■ Task to carry out ■
Reply with nothing but the number of lines in the data below where the word "grey" occurs.

═══ Entries provided ═══

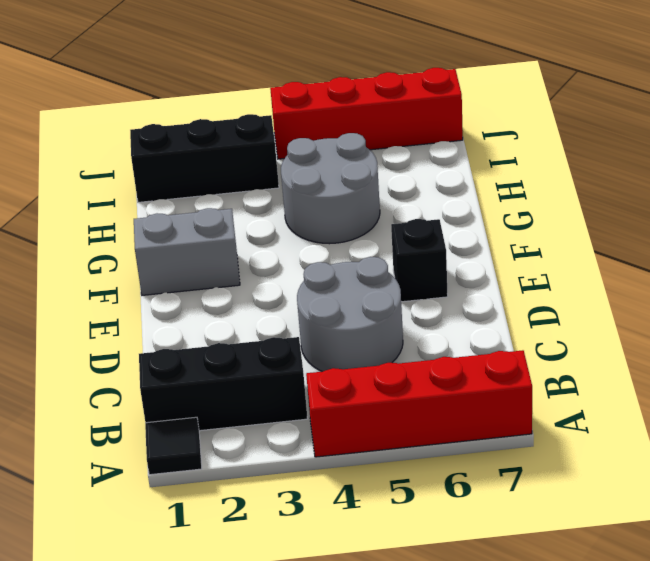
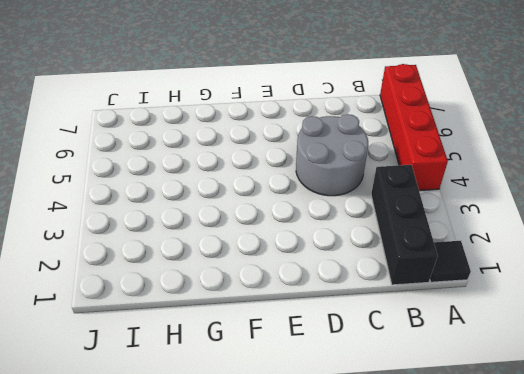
none -> black 1x1 brick [391,219,448,302]
none -> grey 1x2 brick [134,208,240,295]

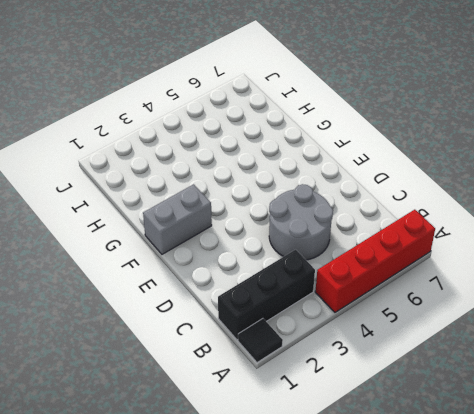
none -> black 1x1 brick [391,219,448,302]
none -> grey 2x2 round brick [281,133,380,244]

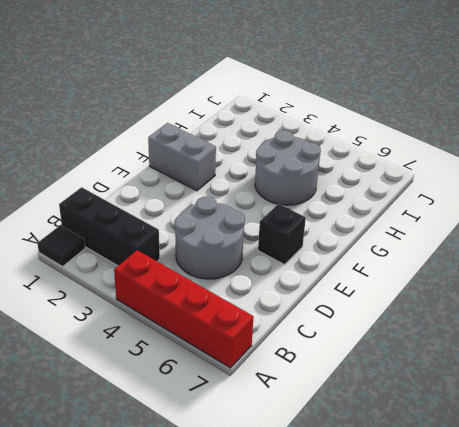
none -> black 1x3 brick [130,114,279,202]
none -> red 1x4 brick [270,68,463,159]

═══

■ Expected output ■
2